To-do item ▸ Copy the records below exactly, from the line containing "What can you" through the last line, and leave out every picture.

Data shown ▸
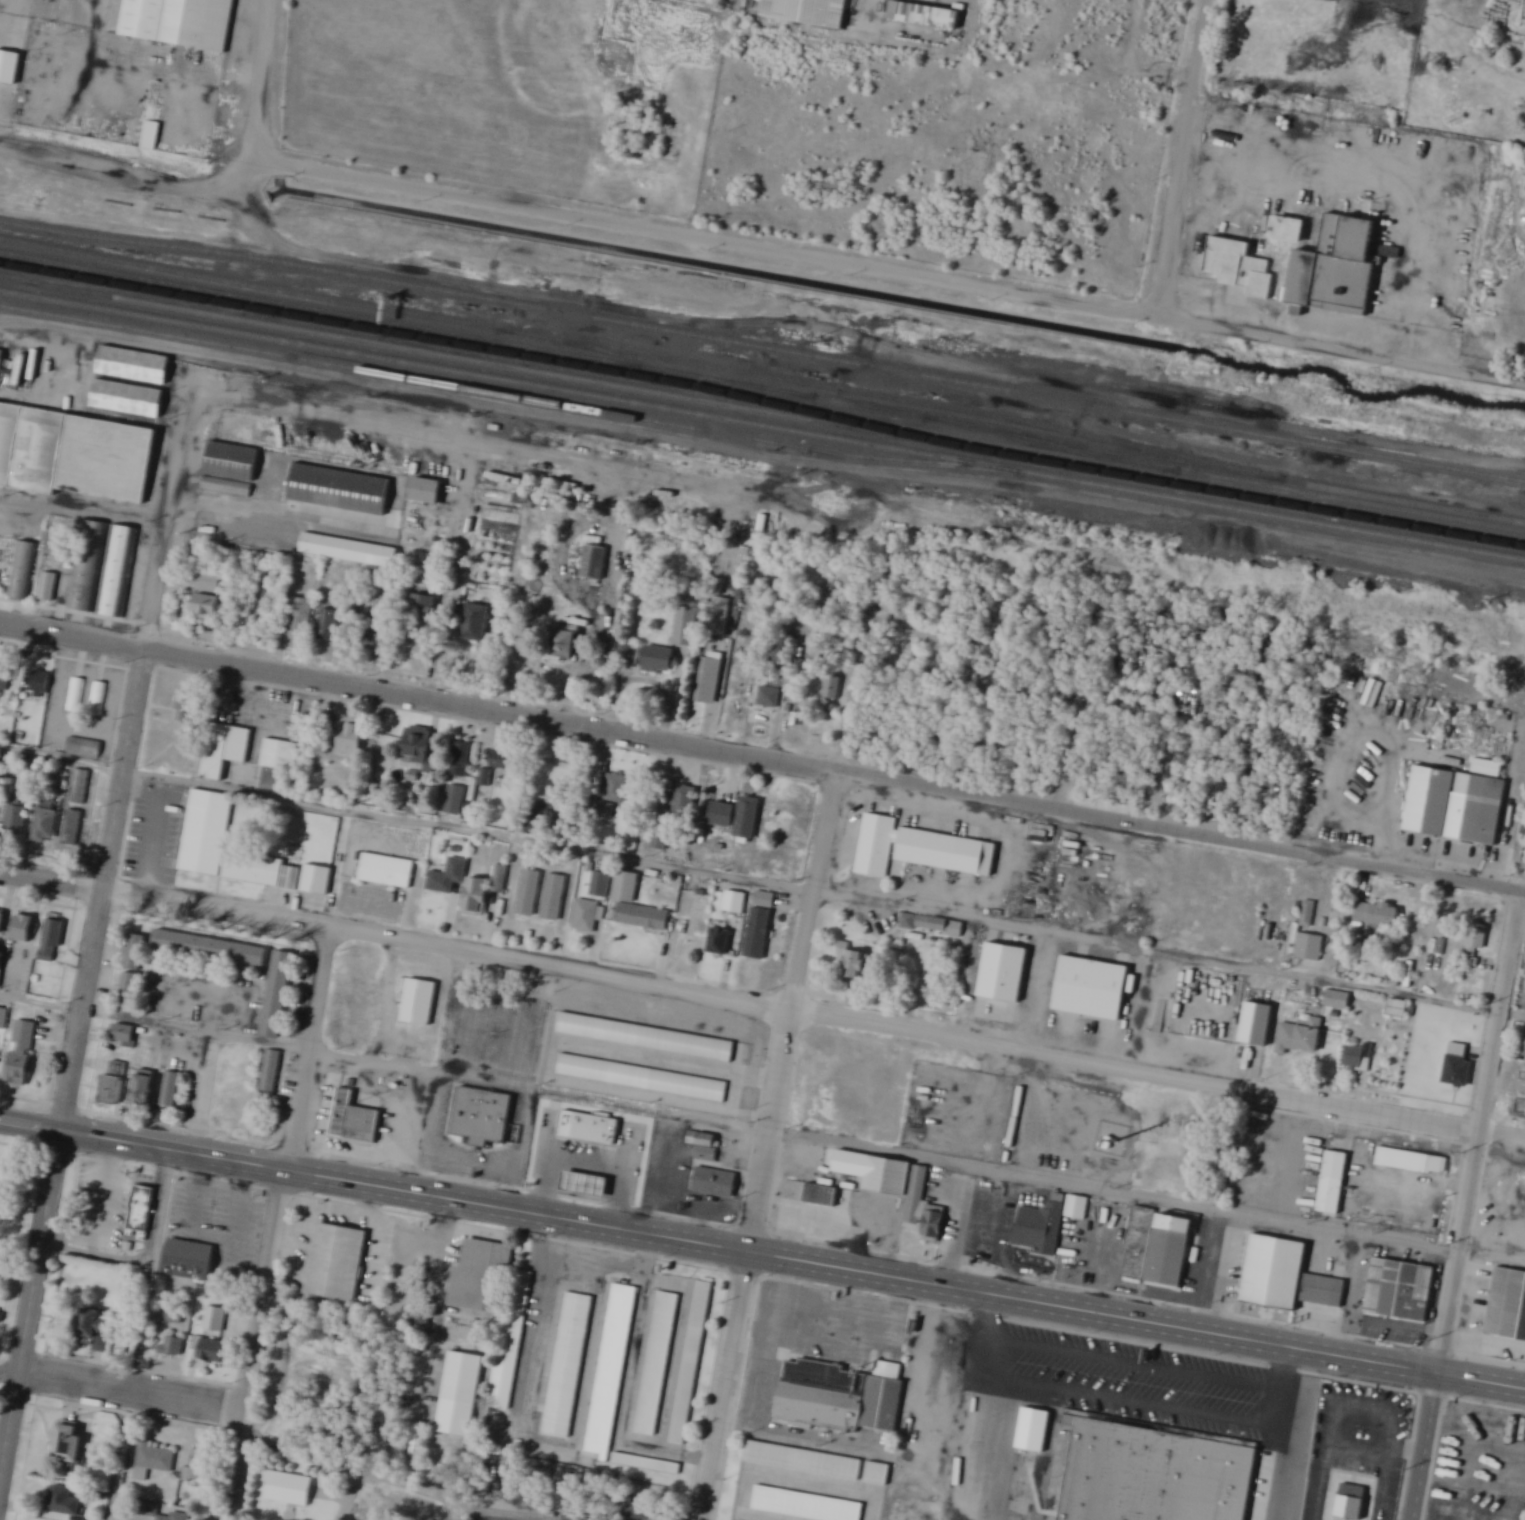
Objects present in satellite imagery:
building: (809, 11)
building: (925, 16)
building: (180, 22)
building: (9, 68)
road: (264, 77)
building: (151, 136)
road: (1183, 158)
road: (131, 171)
building: (1289, 229)
building: (1340, 267)
road: (889, 268)
building: (1241, 268)
railway: (120, 292)
road: (105, 336)
railway: (763, 348)
railway: (603, 350)
railway: (517, 352)
building: (2, 361)
building: (134, 366)
railway: (664, 367)
railway: (762, 390)
railway: (491, 393)
building: (128, 399)
railway: (762, 400)
railway: (762, 413)
railway: (841, 421)
railway: (762, 426)
railway: (1061, 448)
building: (73, 453)
building: (231, 460)
building: (339, 488)
building: (426, 490)
building: (350, 550)
building: (594, 562)
building: (85, 565)
building: (21, 569)
building: (116, 569)
building: (208, 582)
building: (47, 587)
building: (423, 614)
building: (298, 615)
building: (475, 622)
building: (330, 625)
building: (686, 626)
building: (566, 644)
building: (633, 655)
building: (660, 659)
building: (5, 677)
building: (709, 680)
building: (40, 683)
building: (833, 687)
building: (75, 695)
building: (769, 698)
building: (97, 699)
building: (351, 736)
building: (82, 747)
building: (420, 748)
building: (225, 749)
road: (128, 753)
building: (460, 759)
road: (762, 759)
building: (278, 762)
road: (1069, 764)
building: (2, 769)
building: (412, 776)
building: (484, 778)
building: (1127, 780)
building: (79, 787)
building: (617, 789)
building: (1180, 789)
building: (1215, 796)
building: (454, 799)
building: (684, 800)
building: (1429, 800)
building: (1484, 801)
road: (1392, 809)
building: (544, 813)
building: (739, 817)
building: (15, 820)
building: (46, 826)
building: (72, 828)
building: (206, 833)
building: (877, 840)
building: (943, 850)
building: (386, 871)
building: (448, 877)
building: (291, 878)
building: (316, 879)
building: (499, 881)
road: (762, 884)
building: (626, 887)
building: (528, 892)
building: (554, 897)
building: (476, 898)
building: (765, 900)
building: (1378, 914)
building: (586, 915)
building: (1, 922)
building: (932, 925)
building: (23, 929)
building: (758, 934)
building: (1308, 935)
building: (1476, 940)
building: (52, 941)
building: (720, 942)
building: (211, 949)
building: (135, 952)
building: (1, 963)
building: (854, 964)
building: (1002, 972)
building: (130, 985)
building: (1090, 987)
building: (277, 993)
building: (1337, 999)
building: (420, 1002)
road: (762, 1004)
building: (1396, 1009)
building: (3, 1018)
road: (155, 1020)
building: (1256, 1022)
building: (123, 1033)
building: (1300, 1036)
building: (646, 1037)
building: (21, 1053)
building: (1524, 1055)
building: (1358, 1058)
road: (783, 1069)
building: (270, 1072)
road: (491, 1072)
building: (1458, 1072)
building: (642, 1077)
building: (114, 1081)
building: (145, 1088)
building: (171, 1089)
building: (484, 1117)
building: (354, 1120)
building: (595, 1129)
building: (704, 1145)
road: (143, 1148)
building: (1414, 1162)
building: (888, 1175)
building: (713, 1181)
building: (1332, 1182)
building: (587, 1185)
building: (822, 1195)
road: (1114, 1195)
road: (1464, 1205)
building: (1077, 1208)
building: (141, 1212)
road: (1235, 1214)
road: (277, 1221)
park: (15, 1224)
road: (958, 1229)
building: (1040, 1229)
building: (1138, 1241)
road: (1100, 1254)
building: (189, 1260)
building: (336, 1263)
building: (1274, 1271)
building: (480, 1275)
road: (906, 1280)
building: (1400, 1289)
building: (1323, 1290)
building: (1506, 1304)
road: (29, 1310)
building: (174, 1316)
building: (419, 1325)
building: (96, 1329)
road: (143, 1336)
building: (511, 1345)
building: (172, 1347)
building: (213, 1351)
building: (657, 1362)
building: (692, 1362)
building: (566, 1364)
building: (610, 1369)
building: (462, 1378)
road: (9, 1381)
road: (131, 1387)
road: (1128, 1399)
building: (883, 1401)
building: (1033, 1430)
road: (548, 1439)
building: (70, 1445)
road: (992, 1447)
building: (801, 1459)
building: (152, 1461)
building: (646, 1463)
building: (200, 1464)
building: (877, 1473)
building: (1156, 1476)
road: (421, 1481)
building: (287, 1489)
building: (1351, 1500)
building: (62, 1504)
building: (803, 1505)
building: (639, 1512)
building: (160, 1513)

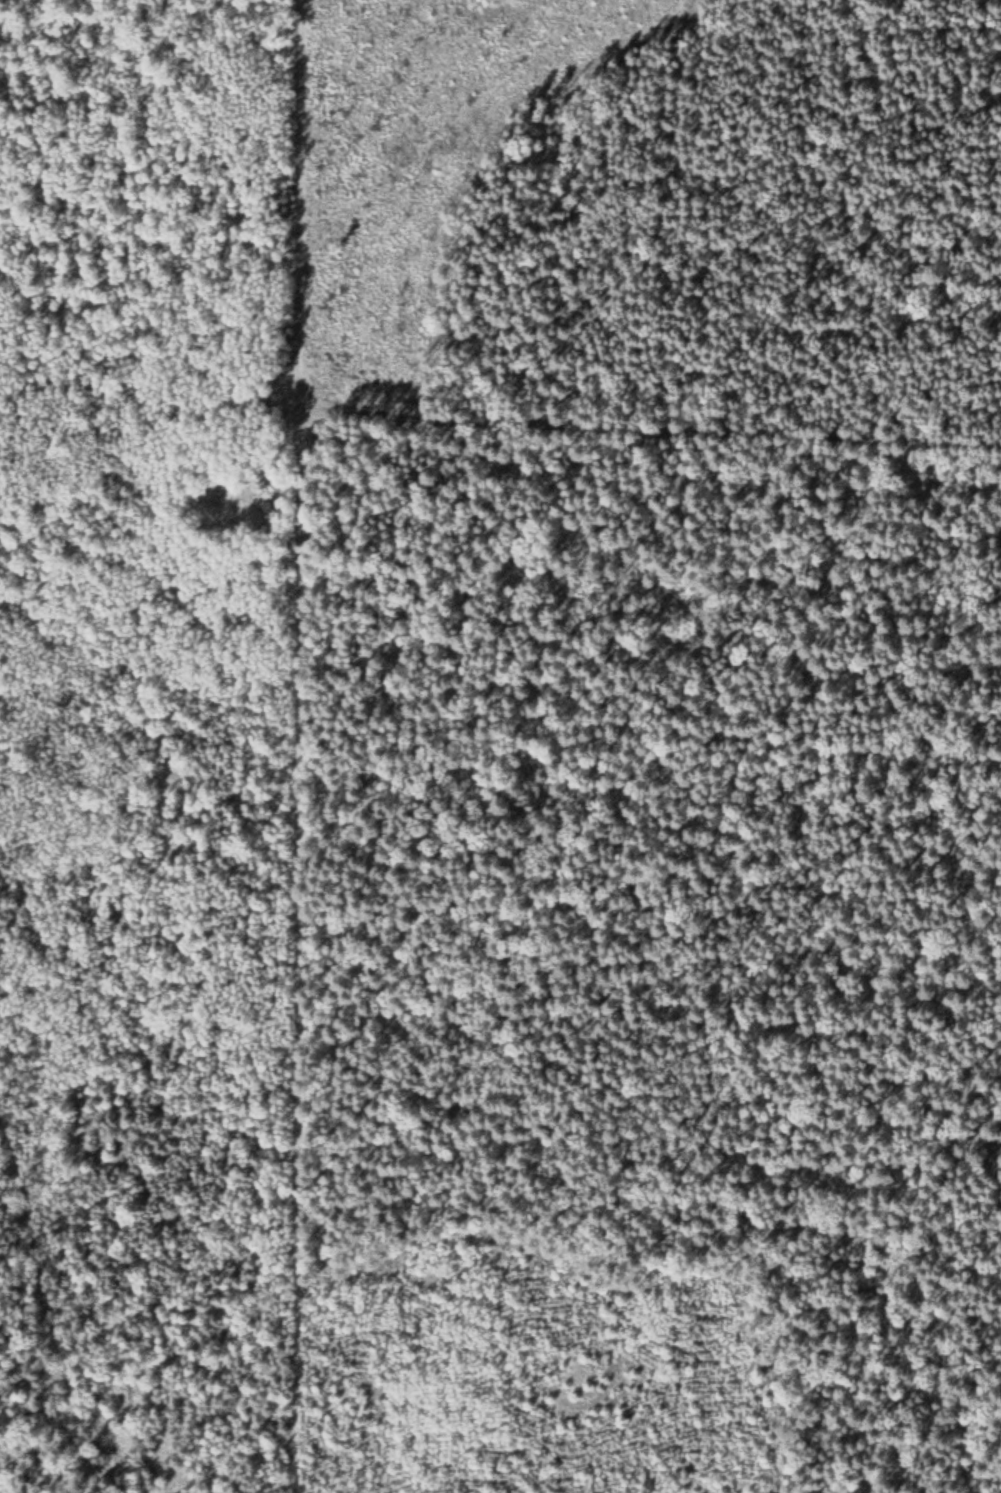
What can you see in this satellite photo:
road: (648, 429)
road: (857, 691)
road: (298, 746)
road: (50, 1314)

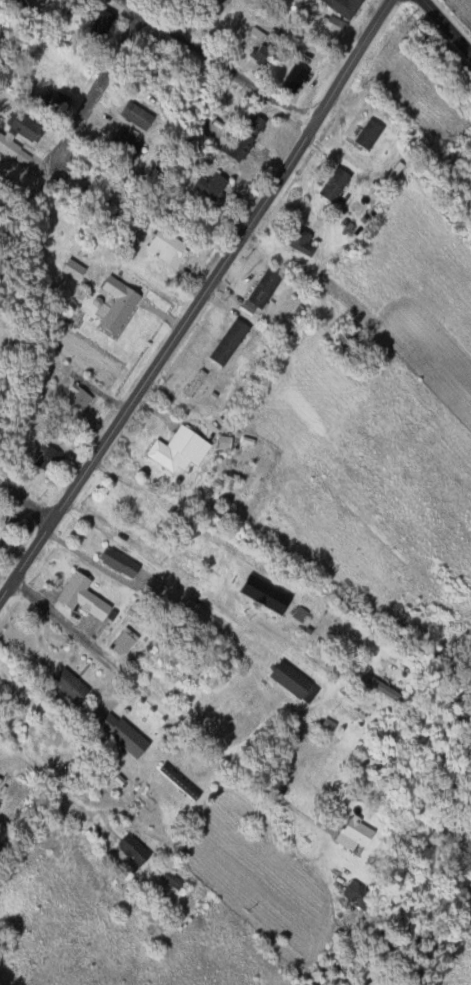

Final answer ▸
What can you see in this satellite photo:
road: (648, 429)
road: (857, 691)
road: (298, 746)
road: (50, 1314)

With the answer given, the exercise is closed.